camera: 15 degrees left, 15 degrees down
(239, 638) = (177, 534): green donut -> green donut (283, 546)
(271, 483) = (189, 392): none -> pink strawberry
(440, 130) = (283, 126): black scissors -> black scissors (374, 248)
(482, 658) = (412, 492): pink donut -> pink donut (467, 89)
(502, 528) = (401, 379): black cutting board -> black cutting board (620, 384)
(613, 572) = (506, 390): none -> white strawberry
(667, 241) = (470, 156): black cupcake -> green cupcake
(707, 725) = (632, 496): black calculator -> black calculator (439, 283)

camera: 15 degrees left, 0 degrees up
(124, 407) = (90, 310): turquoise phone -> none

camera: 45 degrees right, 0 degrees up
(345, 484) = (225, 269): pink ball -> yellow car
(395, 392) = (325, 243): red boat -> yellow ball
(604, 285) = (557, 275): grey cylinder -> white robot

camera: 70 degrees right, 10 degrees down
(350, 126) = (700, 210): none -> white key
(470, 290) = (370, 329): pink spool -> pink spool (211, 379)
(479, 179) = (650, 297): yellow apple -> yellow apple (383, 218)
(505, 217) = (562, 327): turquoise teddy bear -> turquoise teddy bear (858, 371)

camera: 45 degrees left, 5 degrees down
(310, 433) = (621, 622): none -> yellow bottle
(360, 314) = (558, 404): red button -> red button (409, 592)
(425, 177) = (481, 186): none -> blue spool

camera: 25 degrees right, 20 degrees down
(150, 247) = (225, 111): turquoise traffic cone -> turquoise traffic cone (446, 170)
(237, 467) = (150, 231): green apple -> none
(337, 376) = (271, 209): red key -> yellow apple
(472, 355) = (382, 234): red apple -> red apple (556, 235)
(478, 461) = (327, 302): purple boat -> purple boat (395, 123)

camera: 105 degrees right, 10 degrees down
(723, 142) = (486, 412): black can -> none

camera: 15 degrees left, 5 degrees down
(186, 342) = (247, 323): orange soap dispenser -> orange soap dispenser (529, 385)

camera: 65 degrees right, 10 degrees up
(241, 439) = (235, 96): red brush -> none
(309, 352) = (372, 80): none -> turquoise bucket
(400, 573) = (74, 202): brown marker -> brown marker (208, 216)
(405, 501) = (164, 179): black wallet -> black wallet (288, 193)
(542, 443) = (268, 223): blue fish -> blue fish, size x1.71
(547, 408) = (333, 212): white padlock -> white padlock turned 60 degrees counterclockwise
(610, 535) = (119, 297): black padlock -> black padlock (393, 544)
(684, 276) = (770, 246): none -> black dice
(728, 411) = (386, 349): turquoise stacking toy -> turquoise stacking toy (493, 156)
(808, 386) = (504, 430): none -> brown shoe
——
- _What is needed_:
If a line in the records above includes the string "padlock", copy it.

- _Answer to the exercise_:
(547, 408) = (333, 212): white padlock -> white padlock turned 60 degrees counterclockwise
(610, 535) = (119, 297): black padlock -> black padlock (393, 544)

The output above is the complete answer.